• RECORDS TO USE
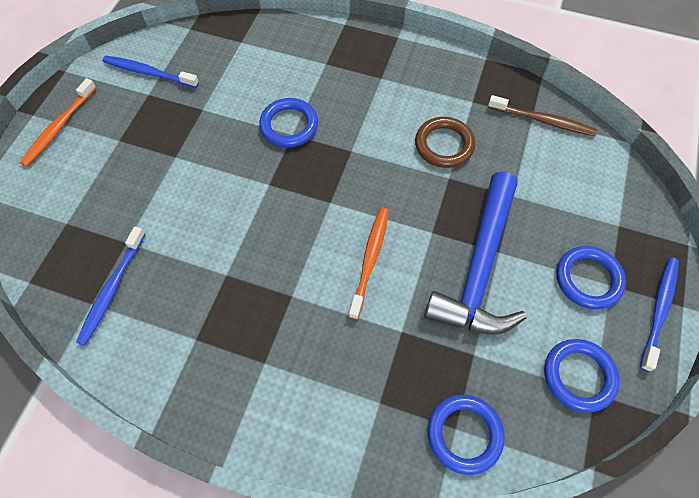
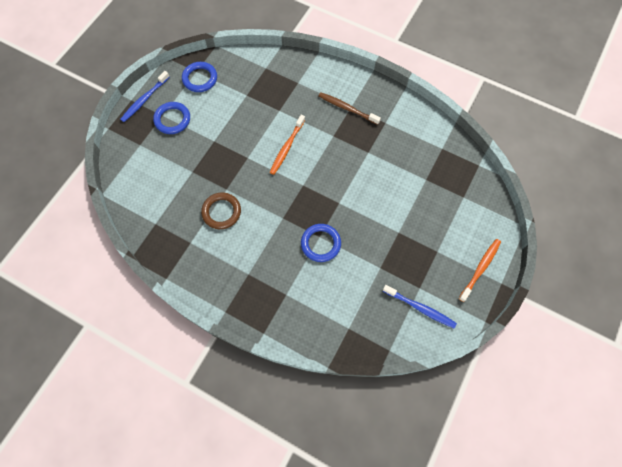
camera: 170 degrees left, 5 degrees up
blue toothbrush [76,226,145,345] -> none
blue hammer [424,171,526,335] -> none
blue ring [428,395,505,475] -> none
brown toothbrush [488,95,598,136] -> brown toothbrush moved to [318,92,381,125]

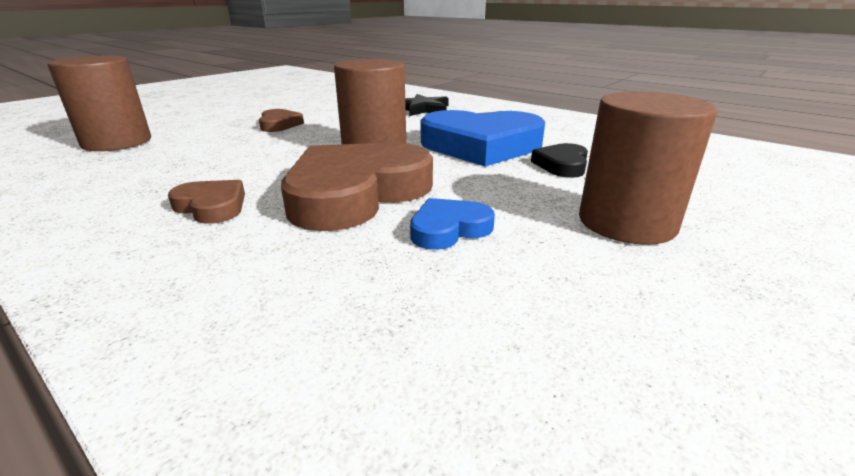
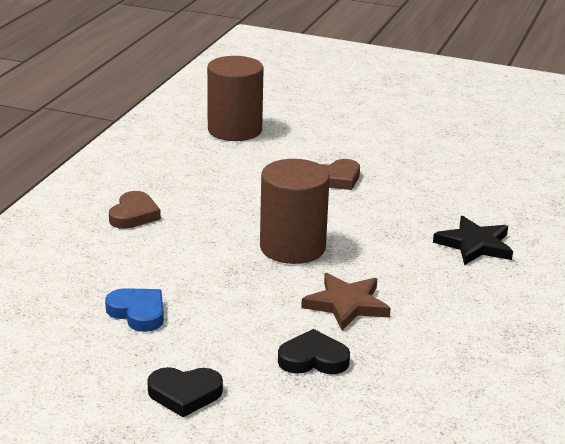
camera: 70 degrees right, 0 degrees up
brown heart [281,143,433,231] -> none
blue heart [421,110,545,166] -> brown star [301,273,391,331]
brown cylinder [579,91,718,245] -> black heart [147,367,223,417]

==

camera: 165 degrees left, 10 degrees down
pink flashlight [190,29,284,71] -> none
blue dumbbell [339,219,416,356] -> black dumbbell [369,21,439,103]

==

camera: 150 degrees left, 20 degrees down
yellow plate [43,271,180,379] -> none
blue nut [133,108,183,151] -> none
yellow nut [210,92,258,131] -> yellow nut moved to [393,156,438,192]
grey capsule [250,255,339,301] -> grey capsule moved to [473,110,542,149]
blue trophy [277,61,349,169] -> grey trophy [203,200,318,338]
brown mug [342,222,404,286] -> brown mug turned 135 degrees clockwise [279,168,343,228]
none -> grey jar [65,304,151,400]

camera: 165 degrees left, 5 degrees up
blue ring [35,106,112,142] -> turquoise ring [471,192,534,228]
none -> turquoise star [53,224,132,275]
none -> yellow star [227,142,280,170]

• ASSIGNED TASK
Among the records above, repeat exactly the line with "camera: 150 degrees left, 20 degrees down", the line with "blue ring [35,106,112,142]", and every line in between, and only those.

• SOLVED PROBLEM
camera: 150 degrees left, 20 degrees down
yellow plate [43,271,180,379] -> none
blue nut [133,108,183,151] -> none
yellow nut [210,92,258,131] -> yellow nut moved to [393,156,438,192]
grey capsule [250,255,339,301] -> grey capsule moved to [473,110,542,149]
blue trophy [277,61,349,169] -> grey trophy [203,200,318,338]
brown mug [342,222,404,286] -> brown mug turned 135 degrees clockwise [279,168,343,228]
none -> grey jar [65,304,151,400]

camera: 165 degrees left, 5 degrees up
blue ring [35,106,112,142] -> turquoise ring [471,192,534,228]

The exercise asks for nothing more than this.